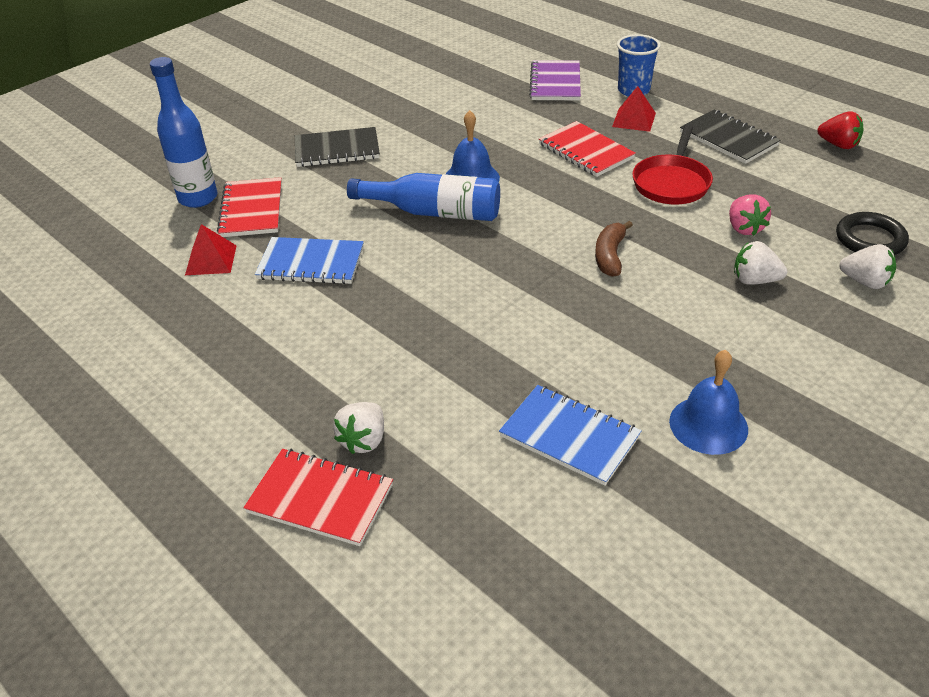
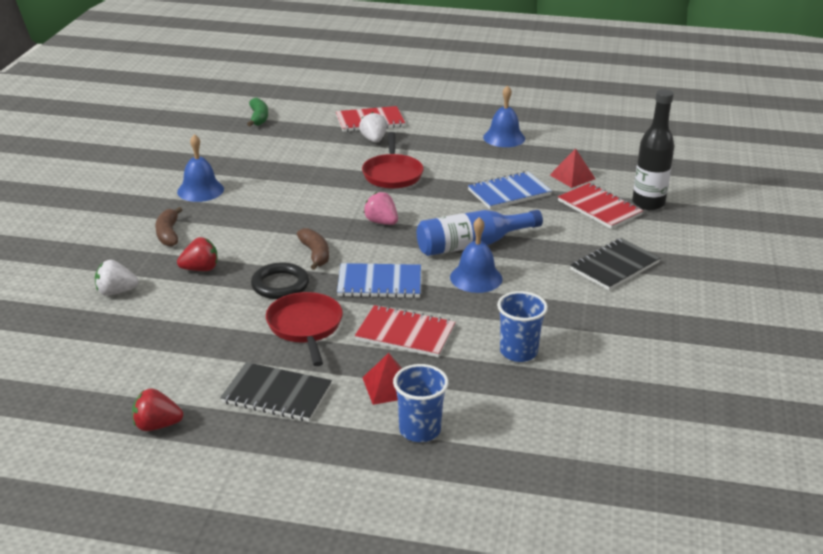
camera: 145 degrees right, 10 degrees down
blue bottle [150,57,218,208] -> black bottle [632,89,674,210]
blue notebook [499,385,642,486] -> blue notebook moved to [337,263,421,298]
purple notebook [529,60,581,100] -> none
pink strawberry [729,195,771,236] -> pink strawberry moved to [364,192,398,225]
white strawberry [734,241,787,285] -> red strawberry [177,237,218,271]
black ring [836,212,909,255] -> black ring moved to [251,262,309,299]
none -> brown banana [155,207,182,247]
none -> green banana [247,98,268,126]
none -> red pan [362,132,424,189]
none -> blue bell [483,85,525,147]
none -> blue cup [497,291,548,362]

+---+

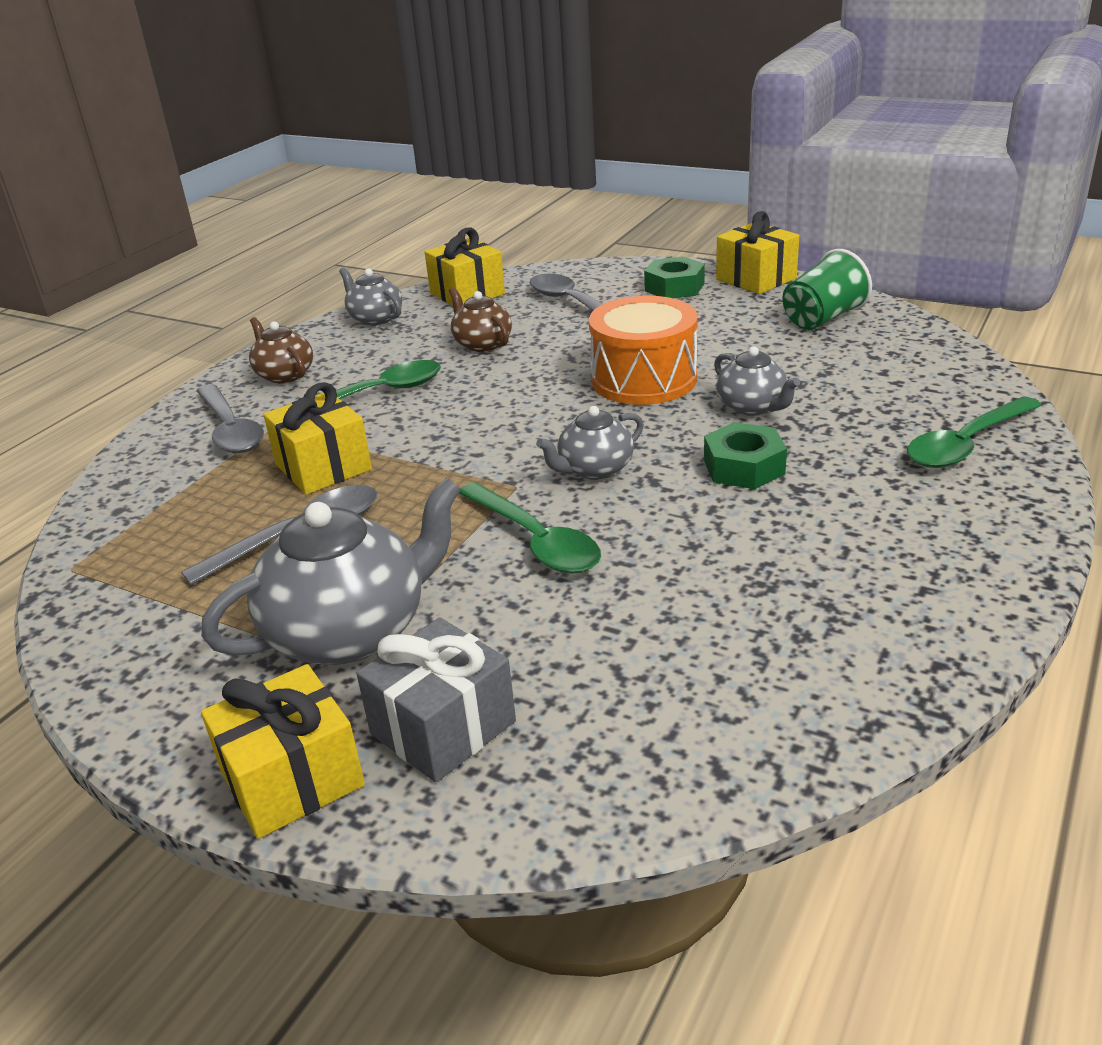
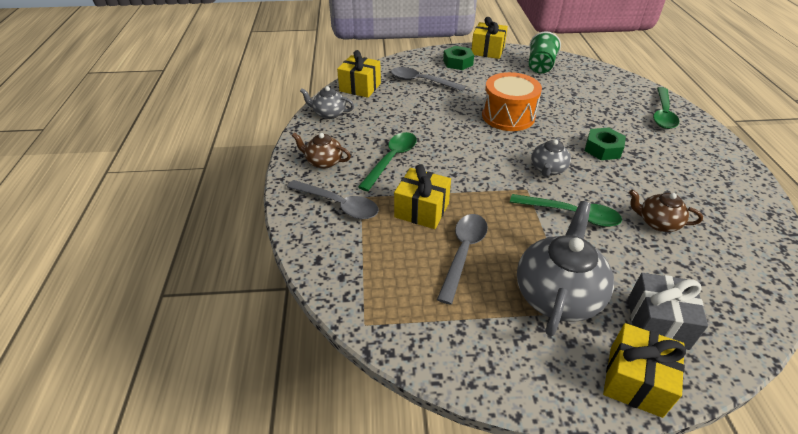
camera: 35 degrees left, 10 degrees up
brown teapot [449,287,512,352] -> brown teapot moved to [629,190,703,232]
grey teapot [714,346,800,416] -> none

+---+

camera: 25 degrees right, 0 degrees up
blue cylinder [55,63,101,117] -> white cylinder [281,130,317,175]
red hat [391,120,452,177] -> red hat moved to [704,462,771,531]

+---+

▶ [EXERCISE INSTRUCTIONS] All that belongs in your answer is the stretch of entries above from the line with "camera: 25 degrees right, 0 degrees up" through the line with "red hat [391,120,452,177]", printed exactly.

▶ [ANSWER TO THIS EXERCISE]
camera: 25 degrees right, 0 degrees up
blue cylinder [55,63,101,117] -> white cylinder [281,130,317,175]
red hat [391,120,452,177] -> red hat moved to [704,462,771,531]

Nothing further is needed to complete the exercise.